[Begin Records supplied]
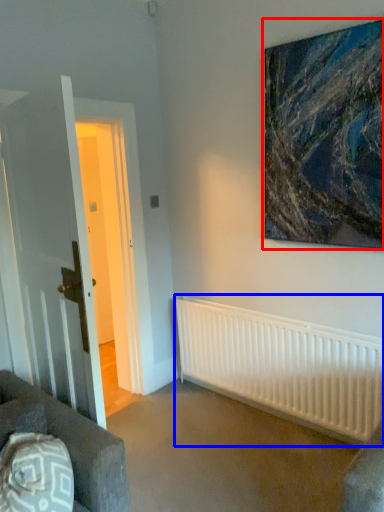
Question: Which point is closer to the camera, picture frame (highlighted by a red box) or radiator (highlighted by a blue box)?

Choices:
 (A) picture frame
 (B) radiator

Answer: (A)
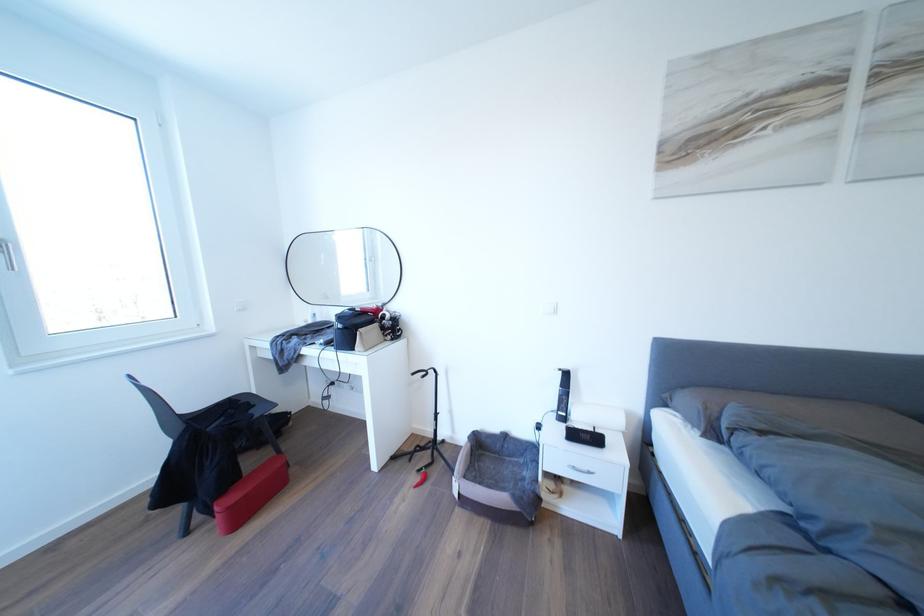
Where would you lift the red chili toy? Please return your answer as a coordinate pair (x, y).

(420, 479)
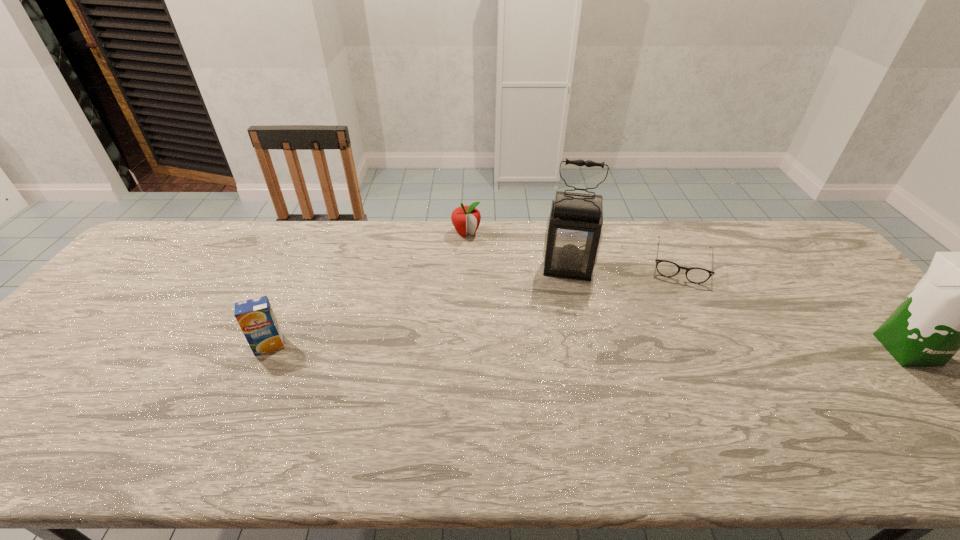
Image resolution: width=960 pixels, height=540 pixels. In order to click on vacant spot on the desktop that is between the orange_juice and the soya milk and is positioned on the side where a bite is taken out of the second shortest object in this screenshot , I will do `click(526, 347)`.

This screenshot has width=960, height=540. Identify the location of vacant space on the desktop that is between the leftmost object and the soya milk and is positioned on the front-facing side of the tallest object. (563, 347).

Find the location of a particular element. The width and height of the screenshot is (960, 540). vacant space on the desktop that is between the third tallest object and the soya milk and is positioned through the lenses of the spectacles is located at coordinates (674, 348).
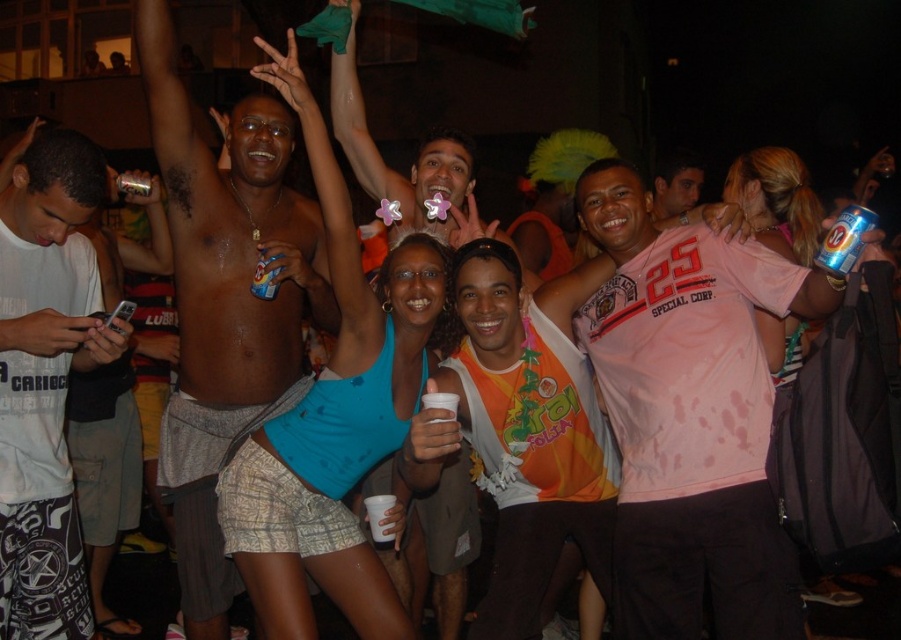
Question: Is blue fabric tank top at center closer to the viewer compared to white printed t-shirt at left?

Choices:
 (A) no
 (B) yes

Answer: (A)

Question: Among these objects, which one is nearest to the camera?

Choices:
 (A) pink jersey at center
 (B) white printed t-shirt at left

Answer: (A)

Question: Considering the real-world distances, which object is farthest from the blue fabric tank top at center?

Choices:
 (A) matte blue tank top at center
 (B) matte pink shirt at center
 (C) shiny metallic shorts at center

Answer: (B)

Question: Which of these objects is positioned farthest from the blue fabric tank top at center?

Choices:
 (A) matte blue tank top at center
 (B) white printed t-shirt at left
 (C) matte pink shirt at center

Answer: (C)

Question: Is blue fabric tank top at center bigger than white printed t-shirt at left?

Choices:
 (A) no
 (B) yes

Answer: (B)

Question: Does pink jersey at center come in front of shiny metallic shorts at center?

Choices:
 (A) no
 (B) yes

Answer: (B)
[End Records supplied]
[Begin Records supplied]
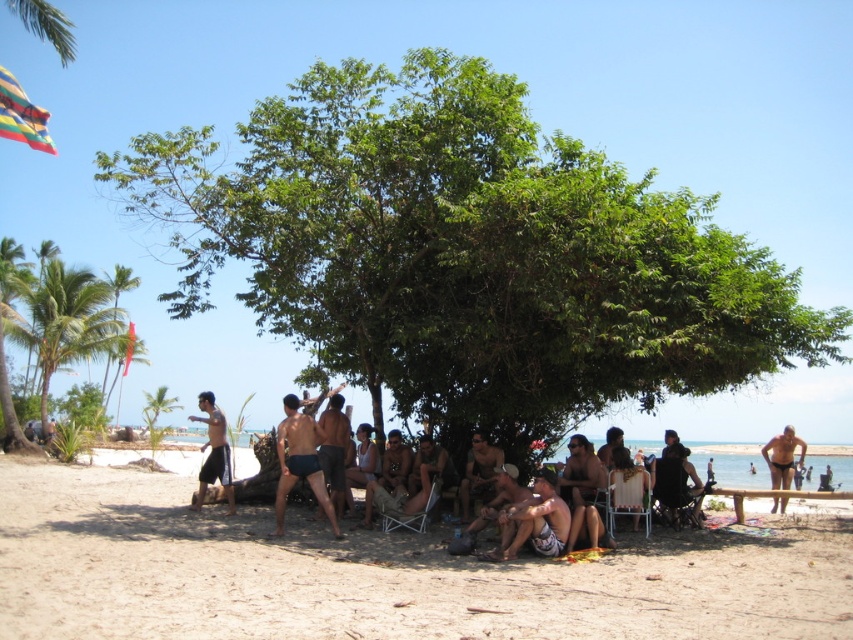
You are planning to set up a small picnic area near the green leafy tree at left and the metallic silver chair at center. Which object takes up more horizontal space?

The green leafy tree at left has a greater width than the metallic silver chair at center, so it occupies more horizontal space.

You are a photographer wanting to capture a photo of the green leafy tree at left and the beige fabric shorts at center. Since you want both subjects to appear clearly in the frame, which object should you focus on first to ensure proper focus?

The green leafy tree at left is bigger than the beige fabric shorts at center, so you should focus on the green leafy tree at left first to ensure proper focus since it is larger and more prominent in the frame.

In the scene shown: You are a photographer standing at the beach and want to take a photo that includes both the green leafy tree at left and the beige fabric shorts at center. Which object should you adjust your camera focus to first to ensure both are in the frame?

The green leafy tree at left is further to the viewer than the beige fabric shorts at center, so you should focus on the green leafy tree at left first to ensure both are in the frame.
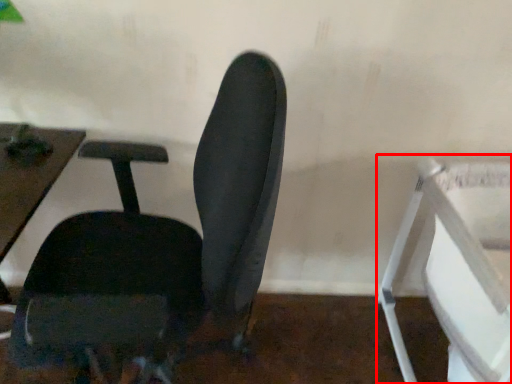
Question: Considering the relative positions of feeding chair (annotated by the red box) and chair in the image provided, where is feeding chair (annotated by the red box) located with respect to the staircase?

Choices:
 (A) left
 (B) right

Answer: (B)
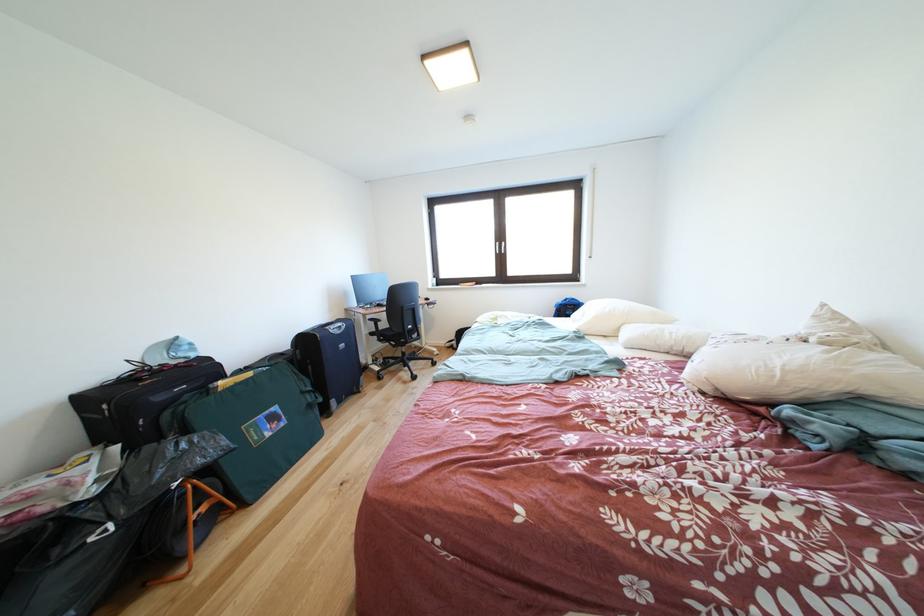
[End Records supplied]
**Written instruction**
Return every line of the records above that contains the string "width", treating uppercase and lowercase as different.

**The output**
Image resolution: width=960 pixels, height=540 pixels. In order to click on vacant spot on the desktop that is between the orange_juice and the soya milk and is positioned on the side where a bite is taken out of the second shortest object in this screenshot , I will do `click(526, 347)`.
This screenshot has width=960, height=540. Identify the location of vacant space on the desktop that is between the leftmost object and the soya milk and is positioned on the front-facing side of the tallest object. (563, 347).
Find the location of a particular element. The width and height of the screenshot is (960, 540). vacant space on the desktop that is between the third tallest object and the soya milk and is positioned through the lenses of the spectacles is located at coordinates (674, 348).
The green leafy tree at left has a greater width than the metallic silver chair at center, so it occupies more horizontal space.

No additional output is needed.